▶ _Data below_
- - - - - - -

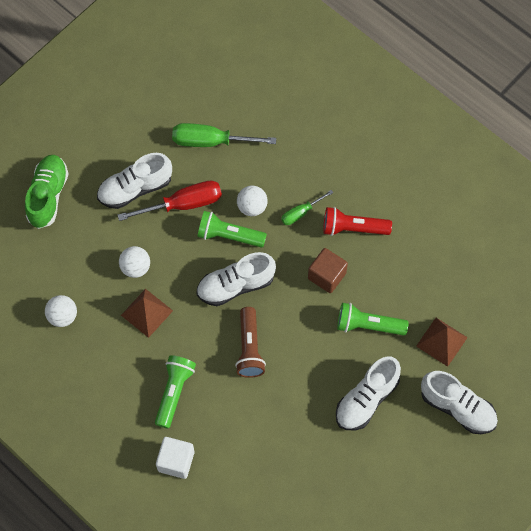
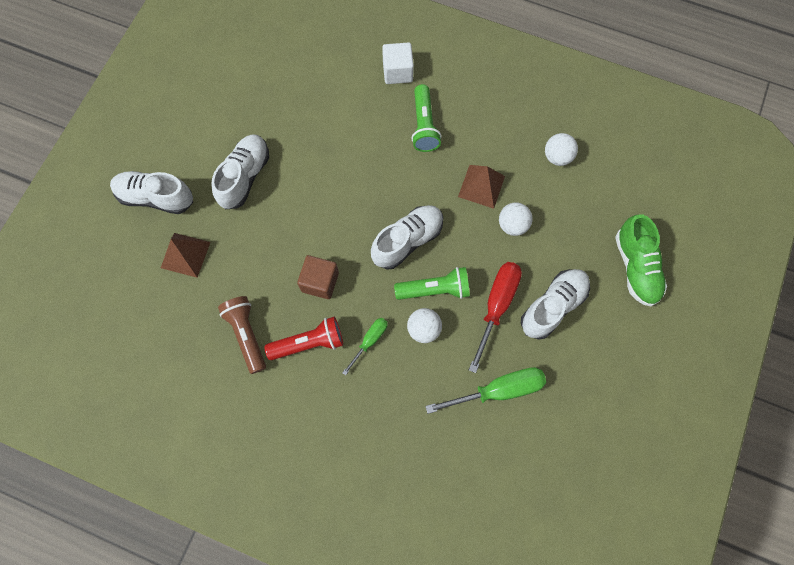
camera: 160 degrees right, 5 degrees up
(183, 204) = (496, 306): red screwdriver -> red screwdriver turned 150 degrees clockwise
(249, 348) = (370, 186): brown flashlight -> brown flashlight (246, 334)
(368, 325) = (263, 246): green flashlight -> none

- - - - - - -

Return the full listing above verbatim, please, but without its images.

▶ _Written response_
camera: 160 degrees right, 5 degrees up
(183, 204) = (496, 306): red screwdriver -> red screwdriver turned 150 degrees clockwise
(249, 348) = (370, 186): brown flashlight -> brown flashlight (246, 334)
(368, 325) = (263, 246): green flashlight -> none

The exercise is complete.